→ Your assignment:
Could you filter the listing for lines with the word "away" and return them?

→ Collected data:
────────────────

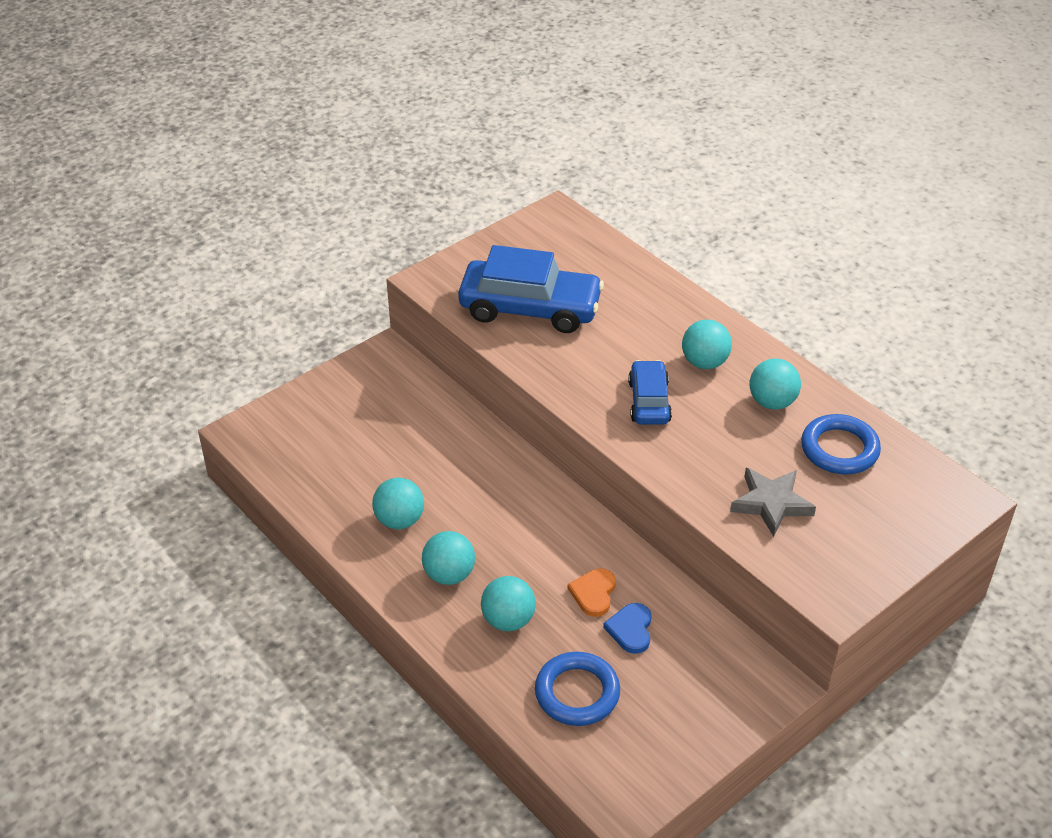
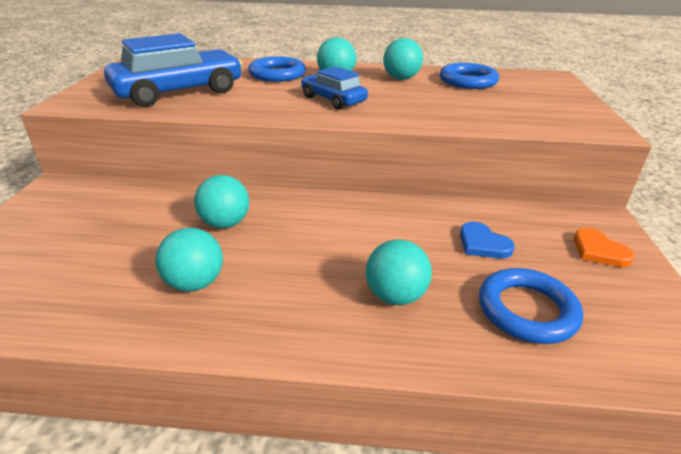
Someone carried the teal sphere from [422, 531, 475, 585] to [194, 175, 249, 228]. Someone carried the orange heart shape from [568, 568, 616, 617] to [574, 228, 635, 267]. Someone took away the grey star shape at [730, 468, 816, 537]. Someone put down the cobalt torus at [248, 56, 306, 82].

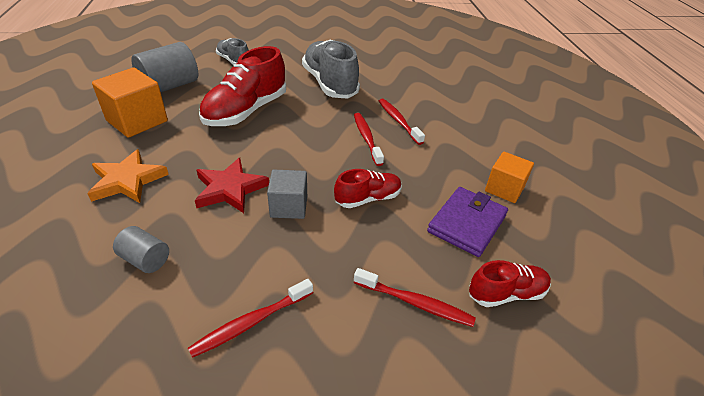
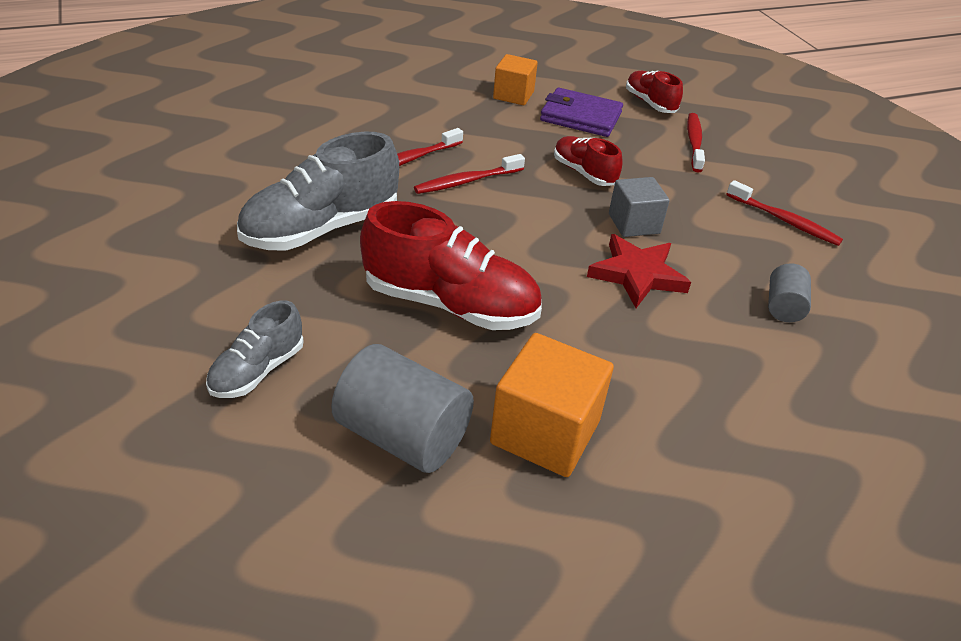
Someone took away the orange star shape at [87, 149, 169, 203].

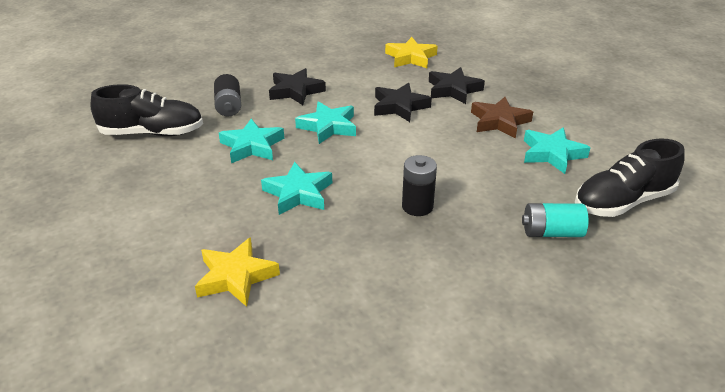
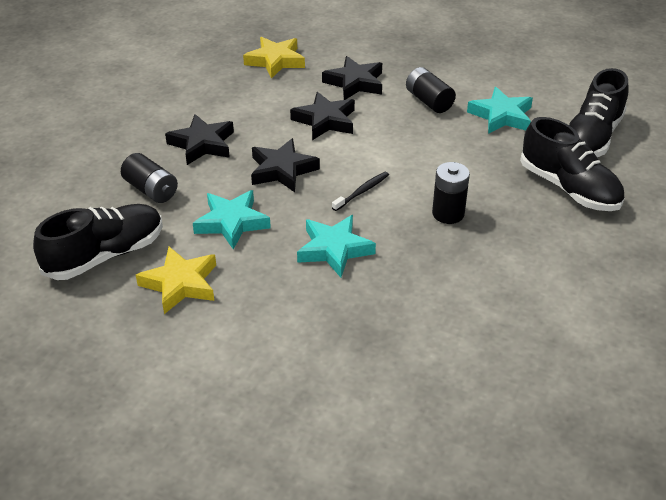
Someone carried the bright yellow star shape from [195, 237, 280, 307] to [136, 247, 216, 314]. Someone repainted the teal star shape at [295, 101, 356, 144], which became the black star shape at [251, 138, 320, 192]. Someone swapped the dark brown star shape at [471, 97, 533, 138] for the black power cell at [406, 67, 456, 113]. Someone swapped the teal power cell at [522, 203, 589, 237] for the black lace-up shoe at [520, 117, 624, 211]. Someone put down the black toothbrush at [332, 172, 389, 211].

────────────────

→ Exercise answer:
Someone carried the teal sphere from [422, 531, 475, 585] to [194, 175, 249, 228]. Someone carried the orange heart shape from [568, 568, 616, 617] to [574, 228, 635, 267]. Someone took away the grey star shape at [730, 468, 816, 537]. Someone put down the cobalt torus at [248, 56, 306, 82].
Someone took away the orange star shape at [87, 149, 169, 203].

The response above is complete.